**WHAT TO DO**: Omitting all pictures, retype the entries below exactly as given.

**DATA FOR THIS EXERCISE**:

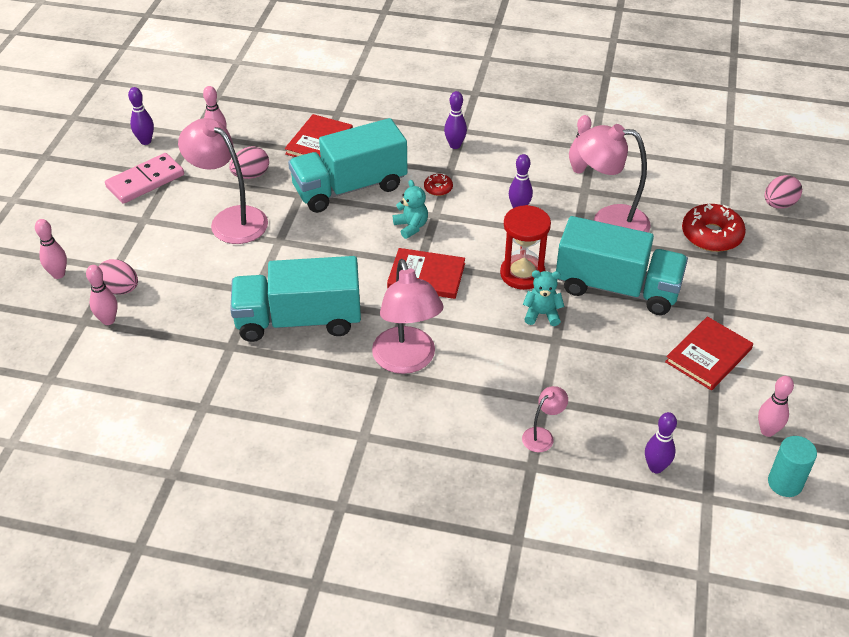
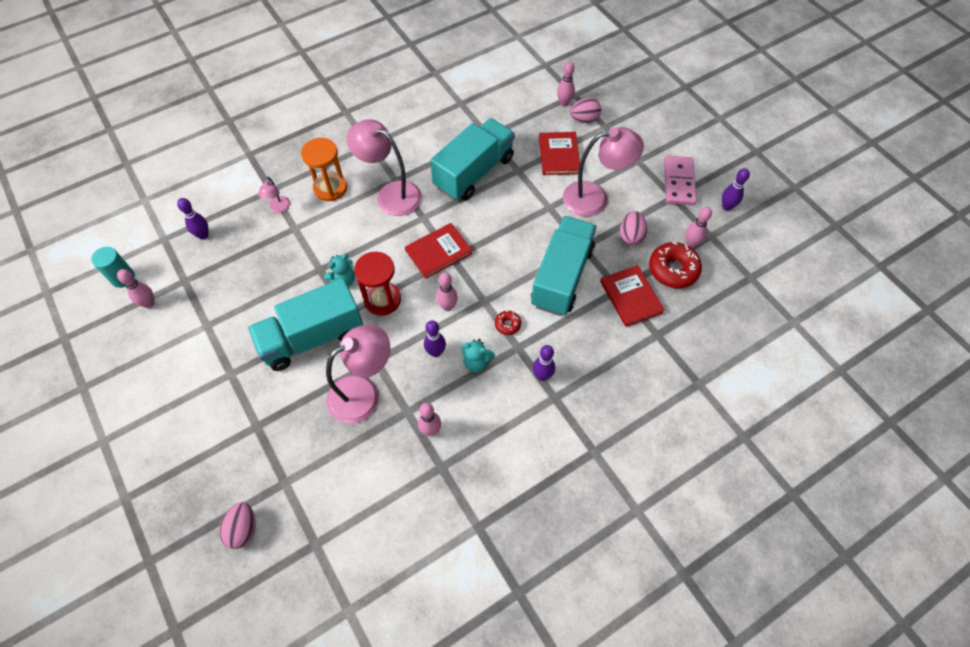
camera: 135 degrees right, 15 degrees up
(58, 274) = (625, 103): pink bowling pin -> pink bowling pin (447, 306)
(411, 226) = (488, 279): turquoise teddy bear -> turquoise teddy bear (476, 362)
(462, 416) = (330, 188): none -> orange hourglass
(708, 355) = (216, 330): red book -> red book (559, 155)
(711, 235) = (278, 444): red donut -> red donut (673, 269)

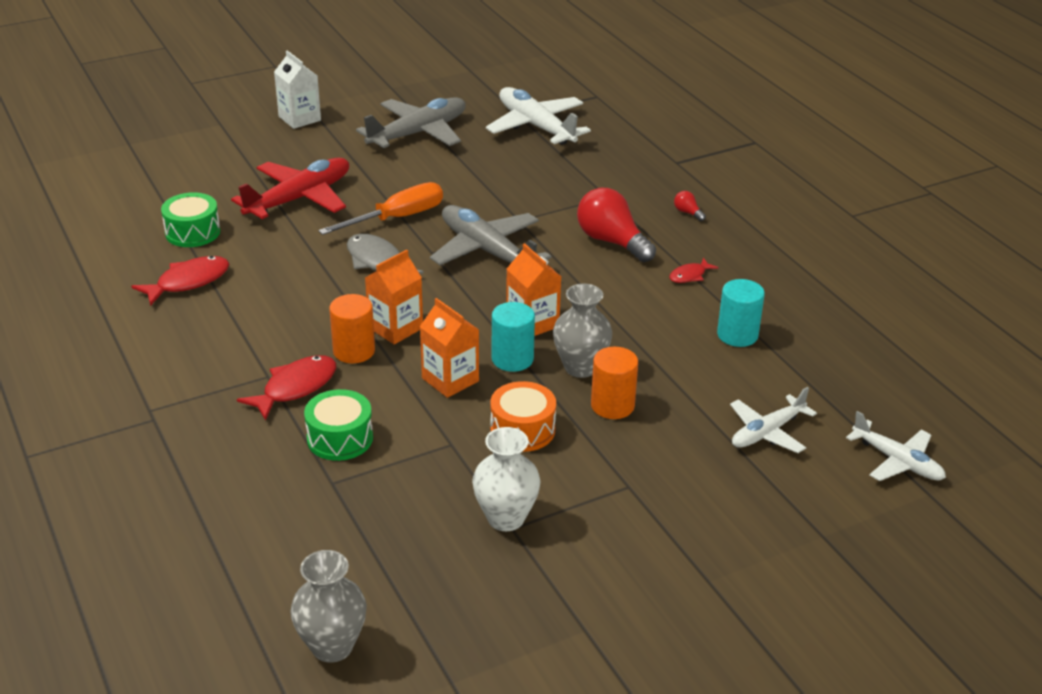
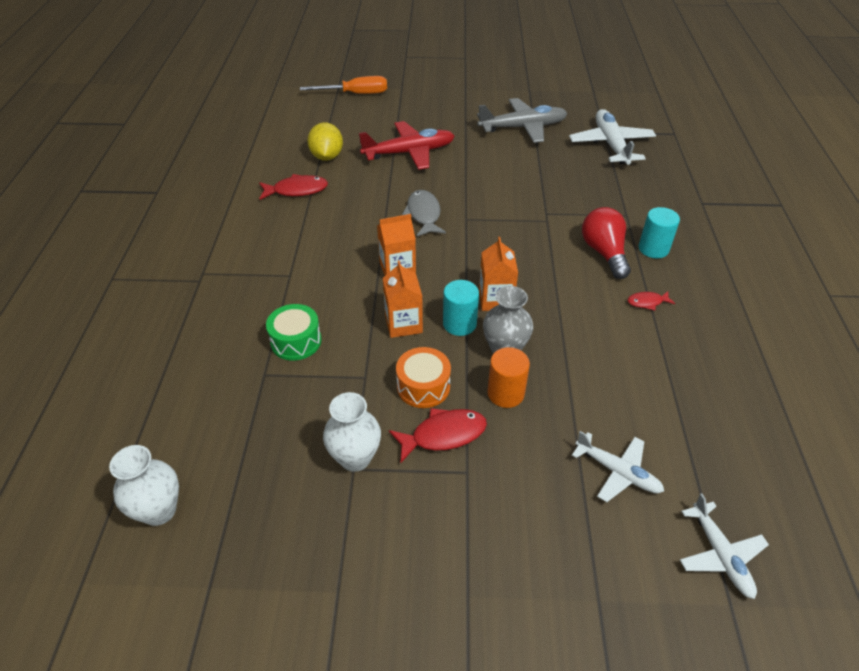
camera: 30 degrees right, 10 degrees up
(192, 232) = (327, 157): green drum -> yellow lemon
(295, 388) = (299, 290): red fish -> red fish (443, 435)
(299, 118) = (453, 97): white carton -> none
(332, 646) = (159, 510): grey vase -> white vase
(354, 351) = (357, 277): orange cylinder -> none
(397, 218) = (461, 186): orange screwdriver -> orange screwdriver (355, 94)
(487, 251) = (505, 230): grey plane -> none
(687, 213) = (682, 248): red light bulb -> none
(737, 335) = (652, 369): turquoise cylinder -> turquoise cylinder (653, 249)
(767, 432) = (617, 472): white plane -> white plane turned 135 degrees counterclockwise

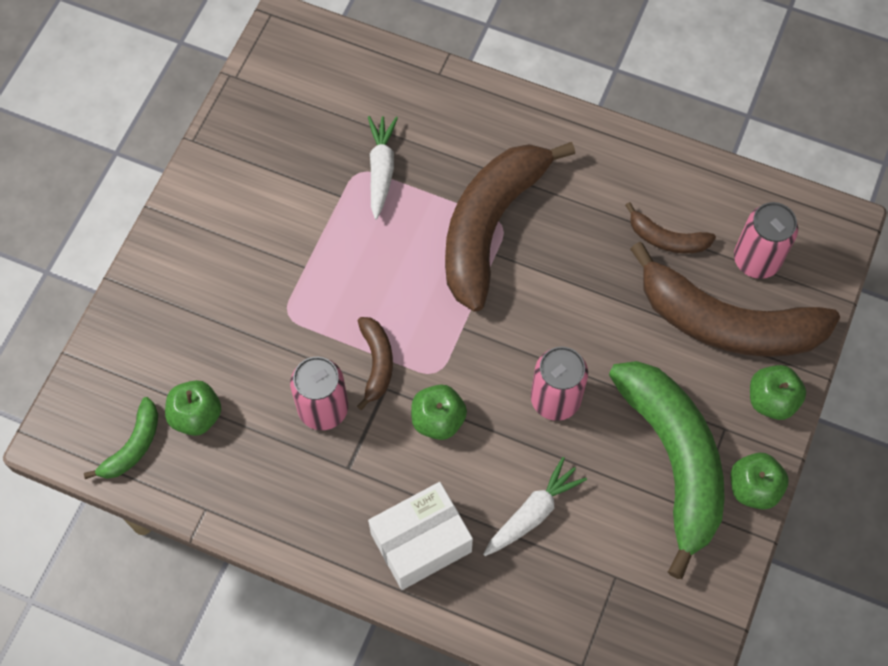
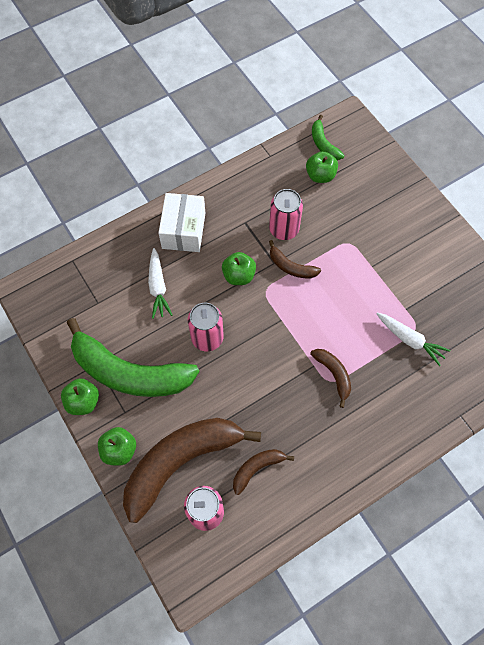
camera: 125 degrees right, 0 degrees up
(491, 225) = (333, 375): brown banana -> brown banana, size x0.45

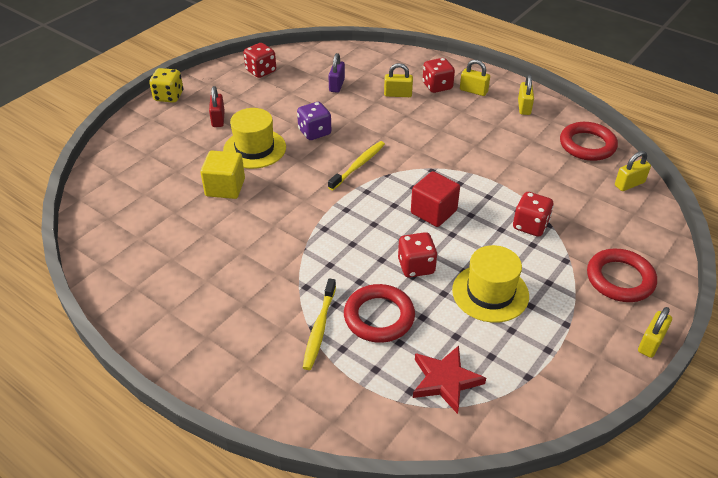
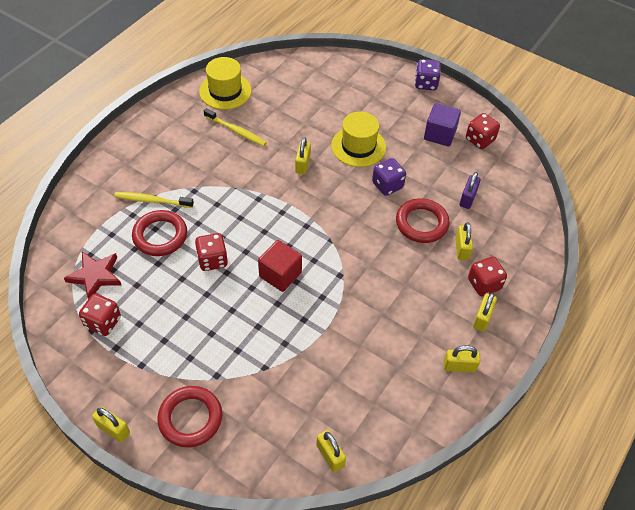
camera: 85 degrees right, 10 degrees up
(169, 96) = (426, 84): yellow dice -> purple dice
(218, 119) = (397, 119): red padlock -> none
(225, 187) = (306, 133): yellow cube -> none
(248, 94) = (439, 134): none -> purple cube
(275, 191) = (302, 164): none -> yellow padlock
(337, 85) = (468, 198): purple padlock -> purple padlock turned 75 degrees counterclockwise
(358, 165) = (341, 219): yellow toothbrush -> yellow toothbrush (236, 131)
(490, 293) = (180, 311): yellow hat -> yellow hat (225, 91)
(530, 226) = (263, 351): red dice -> red dice (103, 322)
(587, 145) = (395, 423): red ring -> red ring (421, 223)

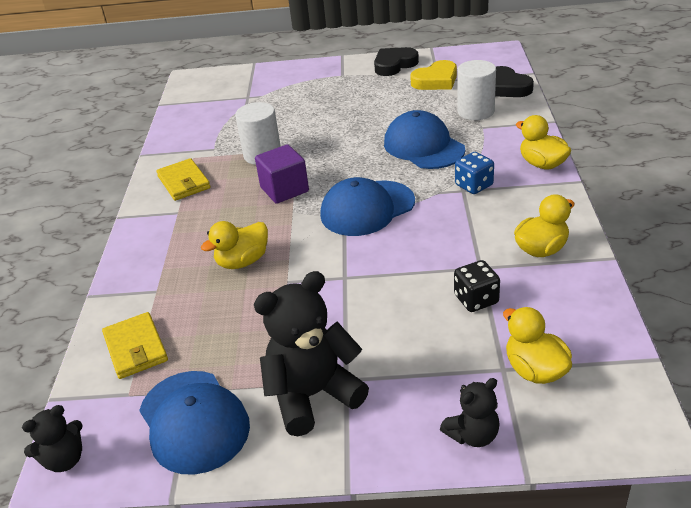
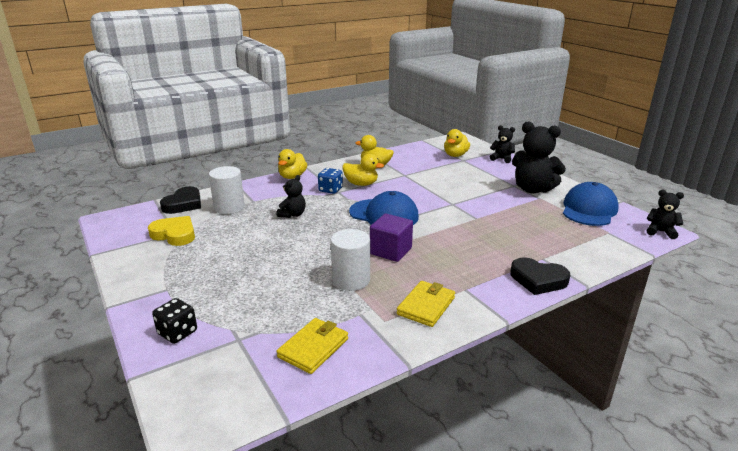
camera: 125 degrees left, 10 degrees down
(136, 348) = (585, 244): yellow wallet -> yellow wallet (313, 348)
(242, 261) = (479, 238): yellow duck -> yellow duck (361, 184)
(394, 65) = (138, 264): black heart -> black heart (538, 280)
(423, 146) = (292, 214): blue cap -> black teddy bear
(476, 299) = (428, 171): black dice -> black dice (177, 333)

**RESPONSE**:
camera: 135 degrees right, 15 degrees up
(58, 274) = (625, 103): pink bowling pin -> pink bowling pin (447, 306)
(411, 226) = (488, 279): turquoise teddy bear -> turquoise teddy bear (476, 362)
(462, 416) = (330, 188): none -> orange hourglass
(708, 355) = (216, 330): red book -> red book (559, 155)
(711, 235) = (278, 444): red donut -> red donut (673, 269)

camera: 30 degrees right, 10 degrees up
(192, 232) = (327, 157): green drum -> yellow lemon
(295, 388) = (299, 290): red fish -> red fish (443, 435)
(299, 118) = (453, 97): white carton -> none
(332, 646) = (159, 510): grey vase -> white vase
(354, 351) = (357, 277): orange cylinder -> none
(397, 218) = (461, 186): orange screwdriver -> orange screwdriver (355, 94)
(487, 251) = (505, 230): grey plane -> none
(687, 213) = (682, 248): red light bulb -> none
(737, 335) = (652, 369): turquoise cylinder -> turquoise cylinder (653, 249)
(767, 432) = (617, 472): white plane -> white plane turned 135 degrees counterclockwise

camera: 125 degrees right, 0 degrees up
(491, 225) = (333, 375): brown banana -> brown banana, size x0.45

camera: 85 degrees right, 10 degrees up
(169, 96) = (426, 84): yellow dice -> purple dice
(218, 119) = (397, 119): red padlock -> none
(225, 187) = (306, 133): yellow cube -> none
(248, 94) = (439, 134): none -> purple cube
(275, 191) = (302, 164): none -> yellow padlock
(337, 85) = (468, 198): purple padlock -> purple padlock turned 75 degrees counterclockwise
(358, 165) = (341, 219): yellow toothbrush -> yellow toothbrush (236, 131)
(490, 293) = (180, 311): yellow hat -> yellow hat (225, 91)
(530, 226) = (263, 351): red dice -> red dice (103, 322)
(587, 145) = (395, 423): red ring -> red ring (421, 223)

camera: 125 degrees left, 10 degrees down
(136, 348) = (585, 244): yellow wallet -> yellow wallet (313, 348)
(242, 261) = (479, 238): yellow duck -> yellow duck (361, 184)
(394, 65) = (138, 264): black heart -> black heart (538, 280)
(423, 146) = (292, 214): blue cap -> black teddy bear
(476, 299) = (428, 171): black dice -> black dice (177, 333)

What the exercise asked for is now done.